**GIVEN ENTRIES:**

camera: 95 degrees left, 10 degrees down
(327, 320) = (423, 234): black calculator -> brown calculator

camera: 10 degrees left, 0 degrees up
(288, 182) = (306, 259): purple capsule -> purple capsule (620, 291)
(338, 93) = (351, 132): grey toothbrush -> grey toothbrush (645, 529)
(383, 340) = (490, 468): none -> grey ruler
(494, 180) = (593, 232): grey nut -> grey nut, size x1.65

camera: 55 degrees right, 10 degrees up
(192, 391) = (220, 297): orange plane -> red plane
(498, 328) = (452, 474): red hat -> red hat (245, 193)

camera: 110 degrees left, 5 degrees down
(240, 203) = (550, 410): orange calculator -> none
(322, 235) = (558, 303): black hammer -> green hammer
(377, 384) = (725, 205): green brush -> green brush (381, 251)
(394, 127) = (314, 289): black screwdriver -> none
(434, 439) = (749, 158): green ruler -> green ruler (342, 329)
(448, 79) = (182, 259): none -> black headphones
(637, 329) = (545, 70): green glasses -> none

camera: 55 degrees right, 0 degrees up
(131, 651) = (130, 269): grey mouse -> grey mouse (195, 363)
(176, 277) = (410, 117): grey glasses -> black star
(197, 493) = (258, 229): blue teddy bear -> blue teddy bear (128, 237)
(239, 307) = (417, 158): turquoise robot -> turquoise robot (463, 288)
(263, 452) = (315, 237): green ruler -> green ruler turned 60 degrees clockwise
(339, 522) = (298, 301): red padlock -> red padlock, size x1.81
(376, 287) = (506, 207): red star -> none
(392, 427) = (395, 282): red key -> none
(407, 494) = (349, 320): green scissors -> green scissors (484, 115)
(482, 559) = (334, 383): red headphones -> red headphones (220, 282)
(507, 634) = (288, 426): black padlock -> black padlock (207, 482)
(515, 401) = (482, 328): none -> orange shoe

**WHAT TO WORK ON:**
Print the data in full, with each line exactly as given.

**EXPECTED ANSWER:**
camera: 95 degrees left, 10 degrees down
(327, 320) = (423, 234): black calculator -> brown calculator

camera: 10 degrees left, 0 degrees up
(288, 182) = (306, 259): purple capsule -> purple capsule (620, 291)
(338, 93) = (351, 132): grey toothbrush -> grey toothbrush (645, 529)
(383, 340) = (490, 468): none -> grey ruler
(494, 180) = (593, 232): grey nut -> grey nut, size x1.65

camera: 55 degrees right, 10 degrees up
(192, 391) = (220, 297): orange plane -> red plane
(498, 328) = (452, 474): red hat -> red hat (245, 193)

camera: 110 degrees left, 5 degrees down
(240, 203) = (550, 410): orange calculator -> none
(322, 235) = (558, 303): black hammer -> green hammer
(377, 384) = (725, 205): green brush -> green brush (381, 251)
(394, 127) = (314, 289): black screwdriver -> none
(434, 439) = (749, 158): green ruler -> green ruler (342, 329)
(448, 79) = (182, 259): none -> black headphones
(637, 329) = (545, 70): green glasses -> none

camera: 55 degrees right, 0 degrees up
(131, 651) = (130, 269): grey mouse -> grey mouse (195, 363)
(176, 277) = (410, 117): grey glasses -> black star
(197, 493) = (258, 229): blue teddy bear -> blue teddy bear (128, 237)
(239, 307) = (417, 158): turquoise robot -> turquoise robot (463, 288)
(263, 452) = (315, 237): green ruler -> green ruler turned 60 degrees clockwise
(339, 522) = (298, 301): red padlock -> red padlock, size x1.81
(376, 287) = (506, 207): red star -> none
(392, 427) = (395, 282): red key -> none
(407, 494) = (349, 320): green scissors -> green scissors (484, 115)
(482, 559) = (334, 383): red headphones -> red headphones (220, 282)
(507, 634) = (288, 426): black padlock -> black padlock (207, 482)
(515, 401) = (482, 328): none -> orange shoe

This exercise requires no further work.